◆ WORK REQUIRED:
Find the lines below in which the string "yellow" occurs. Copy each one.

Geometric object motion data
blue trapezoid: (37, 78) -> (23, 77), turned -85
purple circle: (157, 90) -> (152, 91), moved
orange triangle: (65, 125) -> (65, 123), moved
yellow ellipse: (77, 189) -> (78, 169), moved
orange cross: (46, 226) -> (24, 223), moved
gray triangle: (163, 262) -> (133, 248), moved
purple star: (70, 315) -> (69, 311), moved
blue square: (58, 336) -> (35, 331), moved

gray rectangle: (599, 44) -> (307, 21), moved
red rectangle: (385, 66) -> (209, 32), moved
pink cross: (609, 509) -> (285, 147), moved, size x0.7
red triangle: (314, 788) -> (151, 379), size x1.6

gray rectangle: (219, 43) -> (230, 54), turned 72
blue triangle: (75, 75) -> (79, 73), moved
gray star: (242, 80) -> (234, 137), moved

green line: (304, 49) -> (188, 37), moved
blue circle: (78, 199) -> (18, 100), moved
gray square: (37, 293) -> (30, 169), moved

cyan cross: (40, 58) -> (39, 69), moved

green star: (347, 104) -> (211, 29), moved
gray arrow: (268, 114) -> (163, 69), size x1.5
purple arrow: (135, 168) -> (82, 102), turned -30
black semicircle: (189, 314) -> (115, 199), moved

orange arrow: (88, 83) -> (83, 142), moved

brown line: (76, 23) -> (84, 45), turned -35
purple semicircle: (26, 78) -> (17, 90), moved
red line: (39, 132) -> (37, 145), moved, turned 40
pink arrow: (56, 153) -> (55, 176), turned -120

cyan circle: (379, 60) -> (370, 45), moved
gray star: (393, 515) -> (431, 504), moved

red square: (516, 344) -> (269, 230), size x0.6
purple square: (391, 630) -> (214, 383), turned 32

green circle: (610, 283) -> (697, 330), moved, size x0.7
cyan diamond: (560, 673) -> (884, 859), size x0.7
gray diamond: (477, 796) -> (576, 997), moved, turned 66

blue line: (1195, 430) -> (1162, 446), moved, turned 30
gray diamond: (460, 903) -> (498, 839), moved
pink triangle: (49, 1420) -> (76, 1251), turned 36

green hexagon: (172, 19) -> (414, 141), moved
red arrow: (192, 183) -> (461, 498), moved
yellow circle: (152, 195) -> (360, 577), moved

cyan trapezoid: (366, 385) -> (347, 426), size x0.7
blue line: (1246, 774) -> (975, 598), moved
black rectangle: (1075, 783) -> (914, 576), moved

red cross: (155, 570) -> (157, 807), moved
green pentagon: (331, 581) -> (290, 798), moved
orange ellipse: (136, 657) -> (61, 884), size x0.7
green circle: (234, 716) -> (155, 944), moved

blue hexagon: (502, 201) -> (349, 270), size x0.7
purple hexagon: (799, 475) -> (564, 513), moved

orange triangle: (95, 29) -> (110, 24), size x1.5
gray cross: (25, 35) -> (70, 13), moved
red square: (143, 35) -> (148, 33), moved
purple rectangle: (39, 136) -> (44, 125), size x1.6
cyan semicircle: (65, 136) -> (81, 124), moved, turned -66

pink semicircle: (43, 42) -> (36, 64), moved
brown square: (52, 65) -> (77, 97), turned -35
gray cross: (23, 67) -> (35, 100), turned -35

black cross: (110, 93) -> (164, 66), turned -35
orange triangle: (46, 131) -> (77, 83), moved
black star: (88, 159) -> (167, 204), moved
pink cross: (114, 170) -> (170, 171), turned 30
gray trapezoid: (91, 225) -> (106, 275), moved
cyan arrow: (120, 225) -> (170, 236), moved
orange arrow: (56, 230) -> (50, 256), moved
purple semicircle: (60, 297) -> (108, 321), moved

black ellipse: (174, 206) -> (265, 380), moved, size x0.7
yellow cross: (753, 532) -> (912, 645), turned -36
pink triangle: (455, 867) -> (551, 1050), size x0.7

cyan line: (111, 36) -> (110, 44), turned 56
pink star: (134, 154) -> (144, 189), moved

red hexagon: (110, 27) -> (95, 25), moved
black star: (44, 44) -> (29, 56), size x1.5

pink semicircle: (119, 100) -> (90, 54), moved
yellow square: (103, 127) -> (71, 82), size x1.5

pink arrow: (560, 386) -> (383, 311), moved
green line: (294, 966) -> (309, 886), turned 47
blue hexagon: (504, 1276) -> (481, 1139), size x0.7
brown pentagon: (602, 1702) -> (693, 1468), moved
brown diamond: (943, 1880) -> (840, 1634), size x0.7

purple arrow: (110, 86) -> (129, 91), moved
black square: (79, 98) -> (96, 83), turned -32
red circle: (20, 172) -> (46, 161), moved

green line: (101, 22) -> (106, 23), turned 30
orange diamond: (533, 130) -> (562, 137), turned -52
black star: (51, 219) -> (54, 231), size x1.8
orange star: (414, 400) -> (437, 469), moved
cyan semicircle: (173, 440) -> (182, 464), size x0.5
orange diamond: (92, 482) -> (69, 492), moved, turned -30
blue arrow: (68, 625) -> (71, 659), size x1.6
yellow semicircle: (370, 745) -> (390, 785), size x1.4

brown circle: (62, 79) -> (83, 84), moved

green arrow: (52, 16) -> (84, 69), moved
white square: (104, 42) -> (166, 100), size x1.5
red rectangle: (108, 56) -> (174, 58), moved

◆ ANSWER TO THIS EXERCISE:
yellow ellipse: (77, 189) -> (78, 169), moved
yellow circle: (152, 195) -> (360, 577), moved
yellow cross: (753, 532) -> (912, 645), turned -36
yellow square: (103, 127) -> (71, 82), size x1.5
yellow semicircle: (370, 745) -> (390, 785), size x1.4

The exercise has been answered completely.